**Material to process**
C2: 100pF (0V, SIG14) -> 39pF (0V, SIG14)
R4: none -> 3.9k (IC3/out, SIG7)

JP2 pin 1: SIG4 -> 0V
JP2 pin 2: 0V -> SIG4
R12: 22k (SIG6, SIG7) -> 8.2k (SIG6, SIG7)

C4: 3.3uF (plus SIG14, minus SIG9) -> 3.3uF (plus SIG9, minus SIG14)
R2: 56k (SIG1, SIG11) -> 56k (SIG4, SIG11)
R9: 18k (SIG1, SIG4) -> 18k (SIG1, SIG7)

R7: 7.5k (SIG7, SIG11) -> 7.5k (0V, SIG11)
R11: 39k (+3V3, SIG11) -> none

* * *

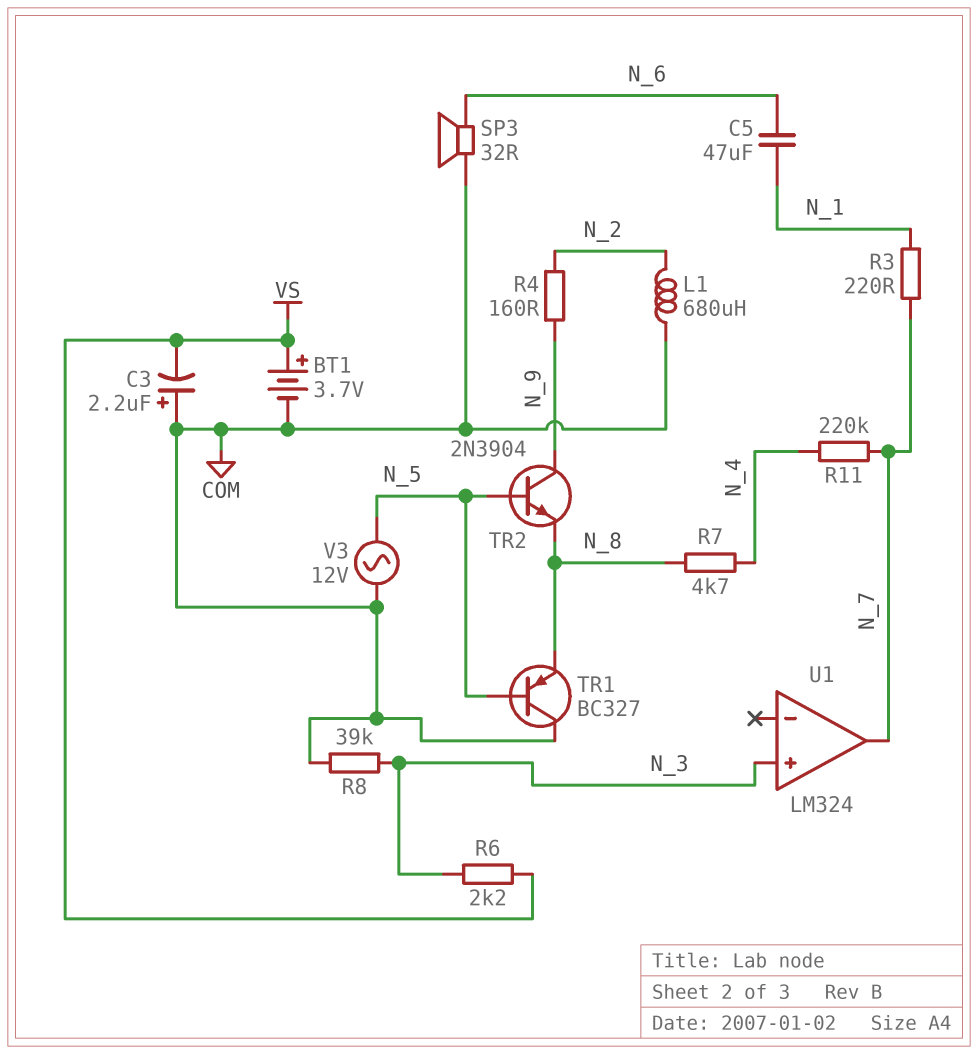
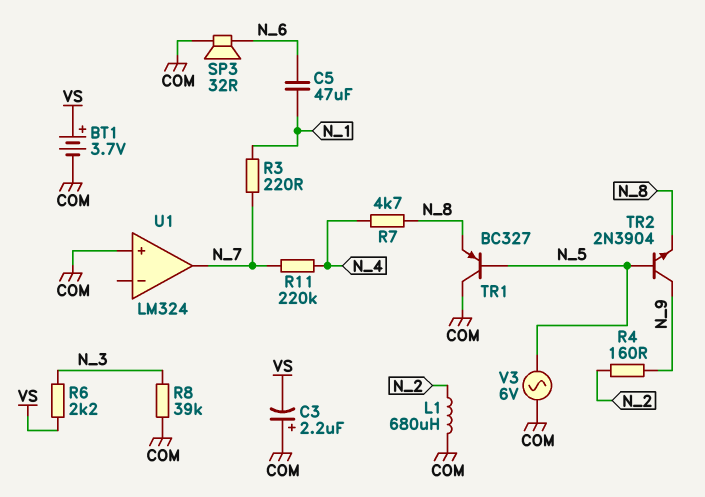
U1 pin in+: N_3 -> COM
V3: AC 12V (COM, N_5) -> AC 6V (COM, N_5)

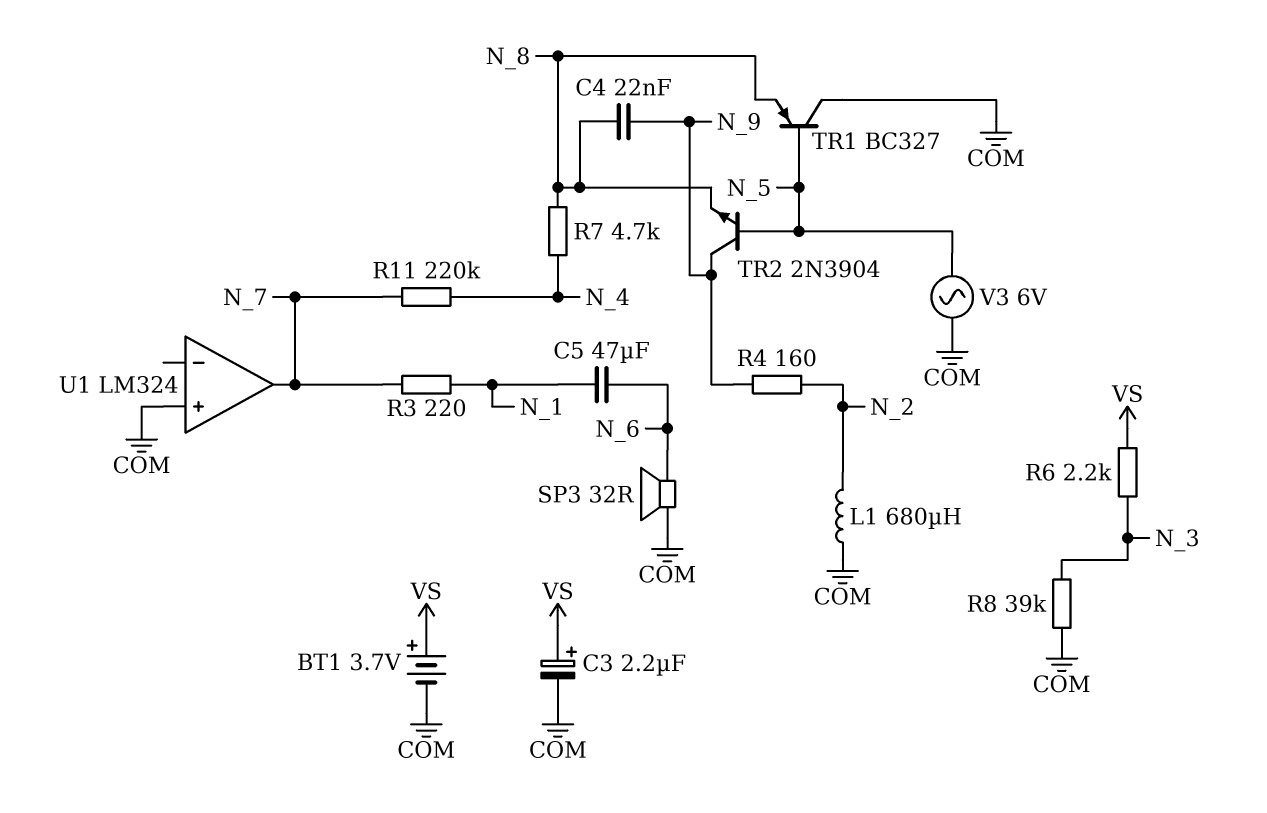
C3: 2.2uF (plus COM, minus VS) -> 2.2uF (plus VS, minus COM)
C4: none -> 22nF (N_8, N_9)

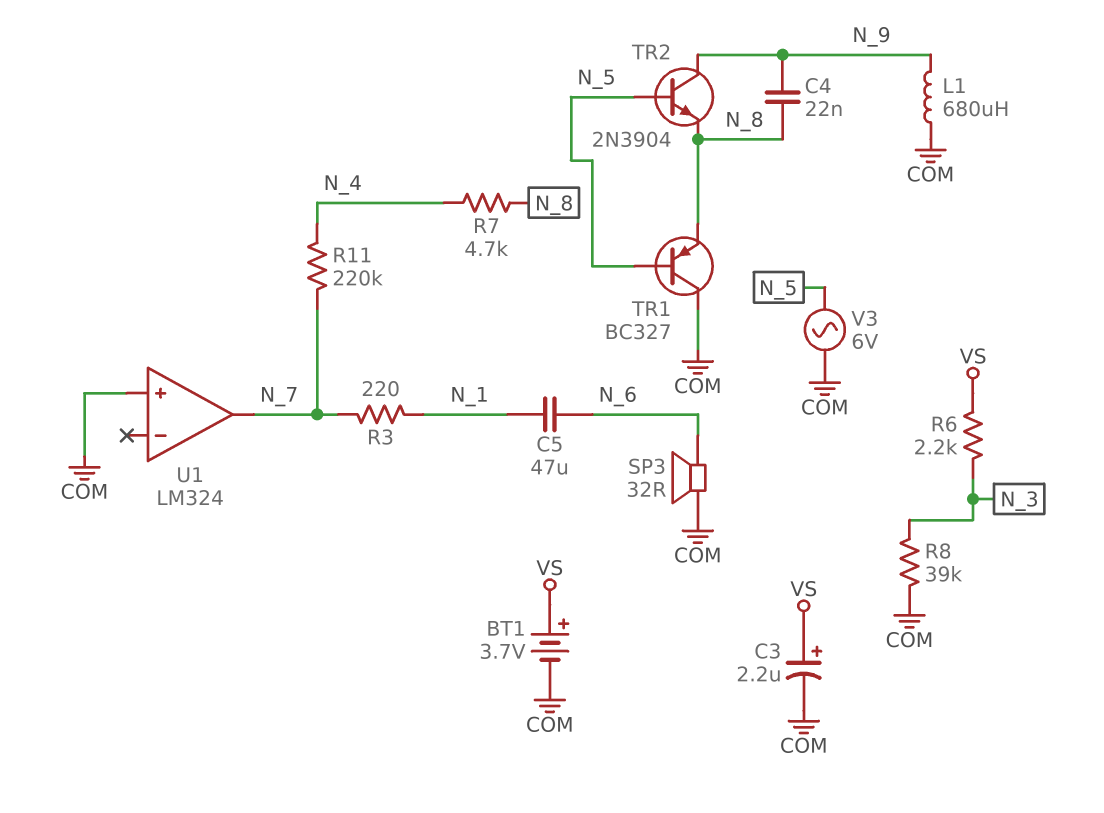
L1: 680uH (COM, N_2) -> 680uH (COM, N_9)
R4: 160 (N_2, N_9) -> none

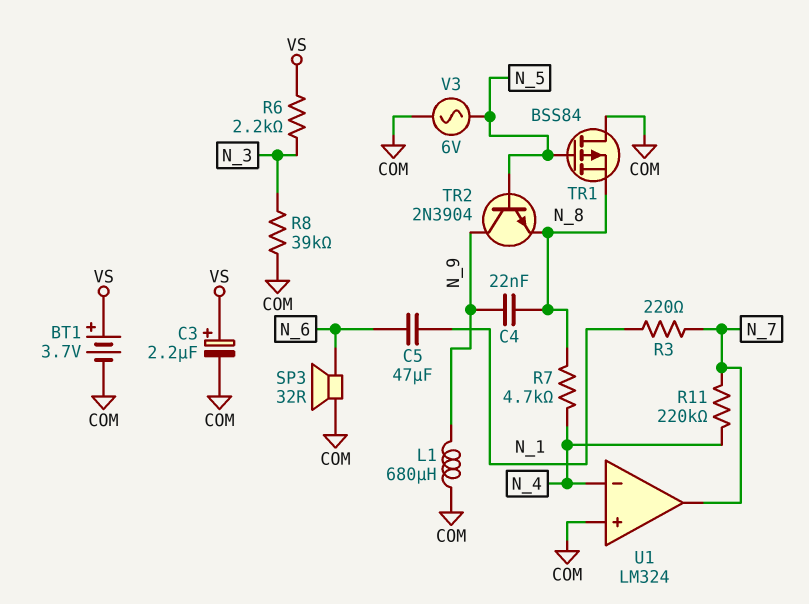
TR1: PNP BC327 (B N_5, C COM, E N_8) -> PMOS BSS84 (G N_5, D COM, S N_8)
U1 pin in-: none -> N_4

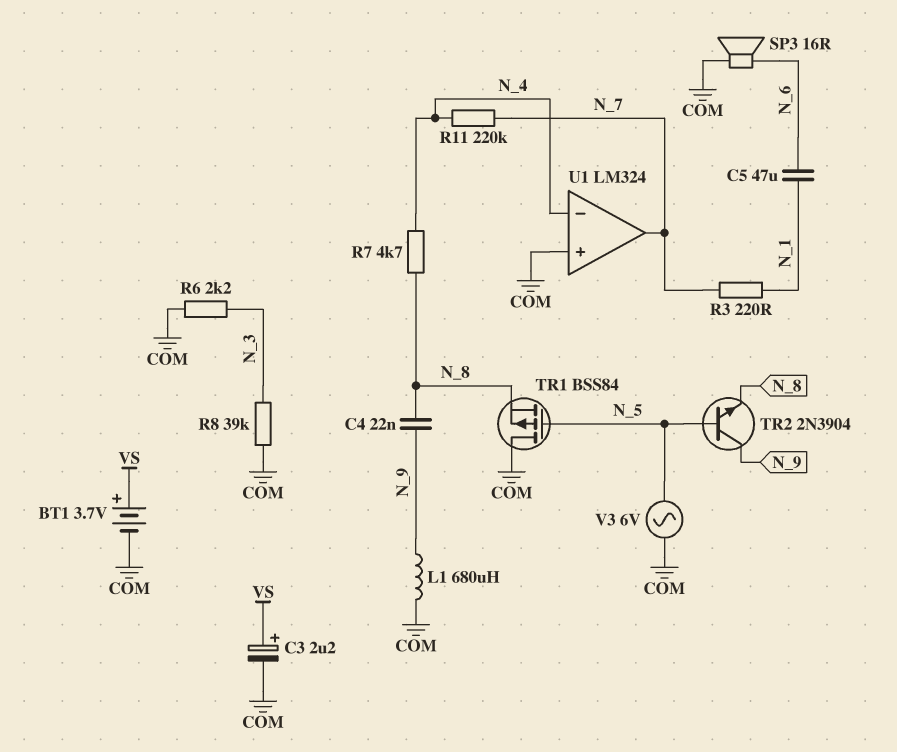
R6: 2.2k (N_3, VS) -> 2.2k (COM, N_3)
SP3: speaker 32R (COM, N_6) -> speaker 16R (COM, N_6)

**Instructions for the task**
Note every line above where the string "none" shows up, and copy those lines.

**Solution to this task**
R4: none -> 3.9k (IC3/out, SIG7)
R11: 39k (+3V3, SIG11) -> none
C4: none -> 22nF (N_8, N_9)
R4: 160 (N_2, N_9) -> none
U1 pin in-: none -> N_4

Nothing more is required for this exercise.